[Data excerpts]

Content starts

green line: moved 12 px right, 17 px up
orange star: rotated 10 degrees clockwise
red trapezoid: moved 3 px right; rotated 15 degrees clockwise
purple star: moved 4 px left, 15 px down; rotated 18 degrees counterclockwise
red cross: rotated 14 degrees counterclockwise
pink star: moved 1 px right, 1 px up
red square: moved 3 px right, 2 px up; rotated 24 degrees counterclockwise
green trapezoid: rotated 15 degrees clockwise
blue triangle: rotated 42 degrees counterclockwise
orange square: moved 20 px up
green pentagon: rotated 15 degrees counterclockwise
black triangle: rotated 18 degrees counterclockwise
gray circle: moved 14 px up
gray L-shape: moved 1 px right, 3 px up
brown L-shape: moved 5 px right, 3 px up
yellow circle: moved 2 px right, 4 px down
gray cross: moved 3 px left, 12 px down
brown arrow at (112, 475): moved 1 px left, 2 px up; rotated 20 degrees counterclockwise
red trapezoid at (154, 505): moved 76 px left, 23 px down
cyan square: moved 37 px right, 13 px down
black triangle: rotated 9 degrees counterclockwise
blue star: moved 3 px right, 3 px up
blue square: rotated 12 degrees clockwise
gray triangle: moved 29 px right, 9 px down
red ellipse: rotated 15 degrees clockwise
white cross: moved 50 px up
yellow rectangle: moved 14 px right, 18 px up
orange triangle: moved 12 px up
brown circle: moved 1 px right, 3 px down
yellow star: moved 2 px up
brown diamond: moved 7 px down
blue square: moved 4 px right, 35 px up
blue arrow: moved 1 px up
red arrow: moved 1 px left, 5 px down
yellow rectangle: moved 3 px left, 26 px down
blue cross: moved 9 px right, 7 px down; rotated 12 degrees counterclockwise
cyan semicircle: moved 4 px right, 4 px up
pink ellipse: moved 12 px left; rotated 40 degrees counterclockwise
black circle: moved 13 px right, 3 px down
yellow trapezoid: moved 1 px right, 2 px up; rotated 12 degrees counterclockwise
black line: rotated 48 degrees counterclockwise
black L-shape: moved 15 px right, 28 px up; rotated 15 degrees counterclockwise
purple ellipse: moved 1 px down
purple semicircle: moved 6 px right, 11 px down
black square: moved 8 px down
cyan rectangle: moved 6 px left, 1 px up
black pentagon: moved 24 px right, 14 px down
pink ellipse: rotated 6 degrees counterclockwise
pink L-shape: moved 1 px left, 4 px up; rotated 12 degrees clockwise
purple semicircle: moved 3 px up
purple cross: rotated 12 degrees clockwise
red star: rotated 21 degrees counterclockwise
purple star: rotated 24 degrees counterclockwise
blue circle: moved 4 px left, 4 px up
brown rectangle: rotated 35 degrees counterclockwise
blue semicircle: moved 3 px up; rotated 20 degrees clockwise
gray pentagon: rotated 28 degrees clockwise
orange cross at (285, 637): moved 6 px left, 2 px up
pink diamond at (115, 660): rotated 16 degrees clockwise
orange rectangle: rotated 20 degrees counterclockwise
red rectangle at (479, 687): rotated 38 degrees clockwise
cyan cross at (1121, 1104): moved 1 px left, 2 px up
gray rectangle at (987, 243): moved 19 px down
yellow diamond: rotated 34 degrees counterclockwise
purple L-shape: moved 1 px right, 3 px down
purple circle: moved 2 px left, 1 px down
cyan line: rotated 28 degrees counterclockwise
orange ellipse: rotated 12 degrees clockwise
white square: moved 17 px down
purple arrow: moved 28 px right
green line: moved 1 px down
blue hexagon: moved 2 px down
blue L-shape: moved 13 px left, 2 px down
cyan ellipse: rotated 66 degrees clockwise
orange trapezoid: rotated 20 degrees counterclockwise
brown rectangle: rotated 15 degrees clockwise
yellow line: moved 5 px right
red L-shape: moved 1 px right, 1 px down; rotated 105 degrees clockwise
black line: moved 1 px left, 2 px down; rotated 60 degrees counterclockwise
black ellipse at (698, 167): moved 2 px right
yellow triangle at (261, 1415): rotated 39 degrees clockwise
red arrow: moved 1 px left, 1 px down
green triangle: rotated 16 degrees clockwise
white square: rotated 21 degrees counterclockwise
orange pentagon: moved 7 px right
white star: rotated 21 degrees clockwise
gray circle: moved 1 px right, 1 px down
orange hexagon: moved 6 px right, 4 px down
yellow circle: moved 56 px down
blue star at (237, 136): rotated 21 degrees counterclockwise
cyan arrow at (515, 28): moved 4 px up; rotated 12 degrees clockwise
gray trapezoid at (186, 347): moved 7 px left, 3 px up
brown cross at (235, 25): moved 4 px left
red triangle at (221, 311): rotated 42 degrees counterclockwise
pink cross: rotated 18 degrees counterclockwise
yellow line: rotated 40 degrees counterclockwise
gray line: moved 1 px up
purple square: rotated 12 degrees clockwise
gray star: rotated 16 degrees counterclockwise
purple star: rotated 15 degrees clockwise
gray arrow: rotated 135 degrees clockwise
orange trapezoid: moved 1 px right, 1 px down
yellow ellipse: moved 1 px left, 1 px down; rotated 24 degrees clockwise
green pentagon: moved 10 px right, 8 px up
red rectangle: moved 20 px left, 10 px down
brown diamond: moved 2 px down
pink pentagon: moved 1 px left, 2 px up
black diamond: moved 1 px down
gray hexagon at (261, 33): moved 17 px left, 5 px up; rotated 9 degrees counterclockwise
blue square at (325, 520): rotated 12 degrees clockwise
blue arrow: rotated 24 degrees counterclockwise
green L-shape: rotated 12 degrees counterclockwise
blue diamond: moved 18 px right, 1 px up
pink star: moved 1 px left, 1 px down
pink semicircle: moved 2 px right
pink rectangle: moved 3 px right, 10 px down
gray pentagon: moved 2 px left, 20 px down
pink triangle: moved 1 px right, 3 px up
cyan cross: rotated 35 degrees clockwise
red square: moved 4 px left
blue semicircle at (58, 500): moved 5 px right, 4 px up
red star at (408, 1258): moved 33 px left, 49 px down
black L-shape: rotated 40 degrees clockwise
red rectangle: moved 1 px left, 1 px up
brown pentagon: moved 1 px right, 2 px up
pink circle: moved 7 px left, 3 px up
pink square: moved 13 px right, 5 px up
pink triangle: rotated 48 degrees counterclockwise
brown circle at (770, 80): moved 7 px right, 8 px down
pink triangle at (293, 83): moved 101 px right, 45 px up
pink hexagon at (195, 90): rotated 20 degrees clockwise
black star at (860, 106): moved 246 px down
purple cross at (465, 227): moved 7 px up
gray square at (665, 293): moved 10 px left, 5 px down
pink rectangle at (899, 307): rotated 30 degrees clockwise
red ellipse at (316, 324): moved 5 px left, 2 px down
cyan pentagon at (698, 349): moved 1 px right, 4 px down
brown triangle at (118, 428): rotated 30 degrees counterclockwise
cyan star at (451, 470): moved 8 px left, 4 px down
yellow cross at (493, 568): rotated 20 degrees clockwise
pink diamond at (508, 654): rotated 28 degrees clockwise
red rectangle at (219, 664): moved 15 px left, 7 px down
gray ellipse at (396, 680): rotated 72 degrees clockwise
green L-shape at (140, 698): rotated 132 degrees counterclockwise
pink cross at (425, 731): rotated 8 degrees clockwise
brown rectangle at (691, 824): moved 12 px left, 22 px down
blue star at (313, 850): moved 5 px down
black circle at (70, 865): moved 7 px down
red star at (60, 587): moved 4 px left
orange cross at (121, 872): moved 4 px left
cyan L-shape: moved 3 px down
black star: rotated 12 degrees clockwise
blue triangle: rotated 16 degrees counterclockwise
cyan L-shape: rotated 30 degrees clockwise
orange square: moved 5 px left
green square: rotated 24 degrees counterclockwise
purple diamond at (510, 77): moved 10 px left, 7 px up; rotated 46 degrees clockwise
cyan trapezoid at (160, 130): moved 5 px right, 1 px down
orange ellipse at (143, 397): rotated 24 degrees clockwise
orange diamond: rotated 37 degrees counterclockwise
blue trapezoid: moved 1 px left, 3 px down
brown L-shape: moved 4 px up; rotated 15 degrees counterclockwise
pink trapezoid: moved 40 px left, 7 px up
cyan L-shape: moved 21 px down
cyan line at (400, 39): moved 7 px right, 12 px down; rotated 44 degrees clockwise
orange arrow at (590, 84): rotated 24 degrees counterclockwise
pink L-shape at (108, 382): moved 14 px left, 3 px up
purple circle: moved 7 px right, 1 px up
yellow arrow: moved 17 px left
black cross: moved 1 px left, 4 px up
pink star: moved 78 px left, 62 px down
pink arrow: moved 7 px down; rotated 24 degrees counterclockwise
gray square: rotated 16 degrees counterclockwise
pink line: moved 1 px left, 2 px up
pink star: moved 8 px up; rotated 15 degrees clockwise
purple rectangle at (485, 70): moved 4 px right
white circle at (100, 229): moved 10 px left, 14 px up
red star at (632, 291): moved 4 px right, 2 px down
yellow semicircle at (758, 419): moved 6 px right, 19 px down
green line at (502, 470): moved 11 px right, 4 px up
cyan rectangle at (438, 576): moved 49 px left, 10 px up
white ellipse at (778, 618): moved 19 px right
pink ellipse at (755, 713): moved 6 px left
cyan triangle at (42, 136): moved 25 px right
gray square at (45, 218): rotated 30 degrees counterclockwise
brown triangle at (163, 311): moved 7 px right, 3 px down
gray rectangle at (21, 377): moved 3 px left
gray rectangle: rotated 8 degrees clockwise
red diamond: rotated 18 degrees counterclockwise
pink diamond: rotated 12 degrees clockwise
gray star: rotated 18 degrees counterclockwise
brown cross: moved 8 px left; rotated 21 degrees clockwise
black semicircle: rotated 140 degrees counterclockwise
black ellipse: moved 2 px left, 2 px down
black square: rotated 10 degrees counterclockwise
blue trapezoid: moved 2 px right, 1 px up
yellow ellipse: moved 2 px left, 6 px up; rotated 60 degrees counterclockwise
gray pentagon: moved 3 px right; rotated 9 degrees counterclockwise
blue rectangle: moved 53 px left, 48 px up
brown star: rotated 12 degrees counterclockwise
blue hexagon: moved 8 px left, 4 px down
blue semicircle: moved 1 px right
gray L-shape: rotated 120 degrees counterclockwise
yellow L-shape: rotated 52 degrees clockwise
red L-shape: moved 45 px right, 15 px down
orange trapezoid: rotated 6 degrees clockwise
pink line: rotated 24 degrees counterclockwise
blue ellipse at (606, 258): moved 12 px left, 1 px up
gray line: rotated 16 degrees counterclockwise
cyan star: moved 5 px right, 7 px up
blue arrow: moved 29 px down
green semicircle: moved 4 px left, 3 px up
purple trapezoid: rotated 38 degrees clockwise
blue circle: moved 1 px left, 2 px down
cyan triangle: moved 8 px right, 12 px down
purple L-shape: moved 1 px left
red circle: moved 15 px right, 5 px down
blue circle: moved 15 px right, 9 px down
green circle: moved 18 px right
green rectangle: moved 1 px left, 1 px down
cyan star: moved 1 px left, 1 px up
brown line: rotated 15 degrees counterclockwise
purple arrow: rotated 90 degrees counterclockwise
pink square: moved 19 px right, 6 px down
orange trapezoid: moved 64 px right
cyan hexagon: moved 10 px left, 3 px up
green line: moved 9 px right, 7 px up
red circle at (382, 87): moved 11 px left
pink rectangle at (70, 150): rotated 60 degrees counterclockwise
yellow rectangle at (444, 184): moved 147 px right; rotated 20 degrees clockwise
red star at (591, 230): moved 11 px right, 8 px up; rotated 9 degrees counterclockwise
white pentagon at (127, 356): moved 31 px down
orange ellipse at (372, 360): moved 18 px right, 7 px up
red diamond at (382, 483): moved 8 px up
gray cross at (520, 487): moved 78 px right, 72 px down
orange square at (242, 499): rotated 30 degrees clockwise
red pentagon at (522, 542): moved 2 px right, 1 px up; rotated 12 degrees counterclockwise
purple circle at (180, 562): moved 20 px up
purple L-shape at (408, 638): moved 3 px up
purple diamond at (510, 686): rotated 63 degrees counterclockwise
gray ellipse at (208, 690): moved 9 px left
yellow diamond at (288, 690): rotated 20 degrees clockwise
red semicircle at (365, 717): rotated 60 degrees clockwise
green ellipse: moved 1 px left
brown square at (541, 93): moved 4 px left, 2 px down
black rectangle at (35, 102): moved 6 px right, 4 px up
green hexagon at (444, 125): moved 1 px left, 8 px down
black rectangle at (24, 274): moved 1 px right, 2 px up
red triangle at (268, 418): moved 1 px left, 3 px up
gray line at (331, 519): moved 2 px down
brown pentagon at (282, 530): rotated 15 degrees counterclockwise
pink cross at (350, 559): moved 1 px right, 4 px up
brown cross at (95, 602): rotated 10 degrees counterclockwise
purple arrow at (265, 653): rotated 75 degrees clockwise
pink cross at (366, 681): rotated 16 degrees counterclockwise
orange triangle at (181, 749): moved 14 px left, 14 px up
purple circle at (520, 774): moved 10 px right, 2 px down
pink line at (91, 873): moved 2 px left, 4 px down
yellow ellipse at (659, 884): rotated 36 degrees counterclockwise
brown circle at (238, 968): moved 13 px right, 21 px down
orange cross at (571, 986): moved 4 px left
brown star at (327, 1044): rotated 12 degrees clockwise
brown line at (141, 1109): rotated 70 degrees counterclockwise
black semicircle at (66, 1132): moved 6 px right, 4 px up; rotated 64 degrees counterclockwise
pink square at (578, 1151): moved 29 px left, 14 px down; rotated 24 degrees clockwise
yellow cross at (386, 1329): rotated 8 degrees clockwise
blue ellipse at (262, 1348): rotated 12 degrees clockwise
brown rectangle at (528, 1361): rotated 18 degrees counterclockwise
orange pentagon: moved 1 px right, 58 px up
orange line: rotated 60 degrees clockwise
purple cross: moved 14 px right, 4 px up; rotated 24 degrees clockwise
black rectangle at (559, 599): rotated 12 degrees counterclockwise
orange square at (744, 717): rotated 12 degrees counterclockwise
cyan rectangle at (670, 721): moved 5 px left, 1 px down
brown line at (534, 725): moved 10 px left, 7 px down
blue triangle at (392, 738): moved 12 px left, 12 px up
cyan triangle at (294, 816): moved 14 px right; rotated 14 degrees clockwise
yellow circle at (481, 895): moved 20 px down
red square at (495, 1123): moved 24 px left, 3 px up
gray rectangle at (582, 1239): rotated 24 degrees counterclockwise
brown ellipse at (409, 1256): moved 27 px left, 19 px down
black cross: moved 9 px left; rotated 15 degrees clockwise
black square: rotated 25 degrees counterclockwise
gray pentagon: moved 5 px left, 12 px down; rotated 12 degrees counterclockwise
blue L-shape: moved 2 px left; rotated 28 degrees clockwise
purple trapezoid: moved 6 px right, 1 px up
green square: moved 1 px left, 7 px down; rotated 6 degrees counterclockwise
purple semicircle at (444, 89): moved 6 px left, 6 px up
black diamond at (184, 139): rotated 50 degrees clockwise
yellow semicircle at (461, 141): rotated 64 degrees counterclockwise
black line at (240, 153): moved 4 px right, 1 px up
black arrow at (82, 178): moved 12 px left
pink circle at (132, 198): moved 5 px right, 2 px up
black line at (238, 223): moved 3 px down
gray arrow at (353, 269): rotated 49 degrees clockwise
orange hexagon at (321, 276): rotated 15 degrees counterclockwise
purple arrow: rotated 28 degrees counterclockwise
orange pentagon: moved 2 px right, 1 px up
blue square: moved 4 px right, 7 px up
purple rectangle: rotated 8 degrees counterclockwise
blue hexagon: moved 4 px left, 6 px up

Content ends

EXERCISE - Search the data for the string "white" and copy every line where it appears.

EXPECTED ANSWER -
white cross: moved 50 px up
white square: moved 17 px down
white square: rotated 21 degrees counterclockwise
white star: rotated 21 degrees clockwise
white circle at (100, 229): moved 10 px left, 14 px up
white ellipse at (778, 618): moved 19 px right
white pentagon at (127, 356): moved 31 px down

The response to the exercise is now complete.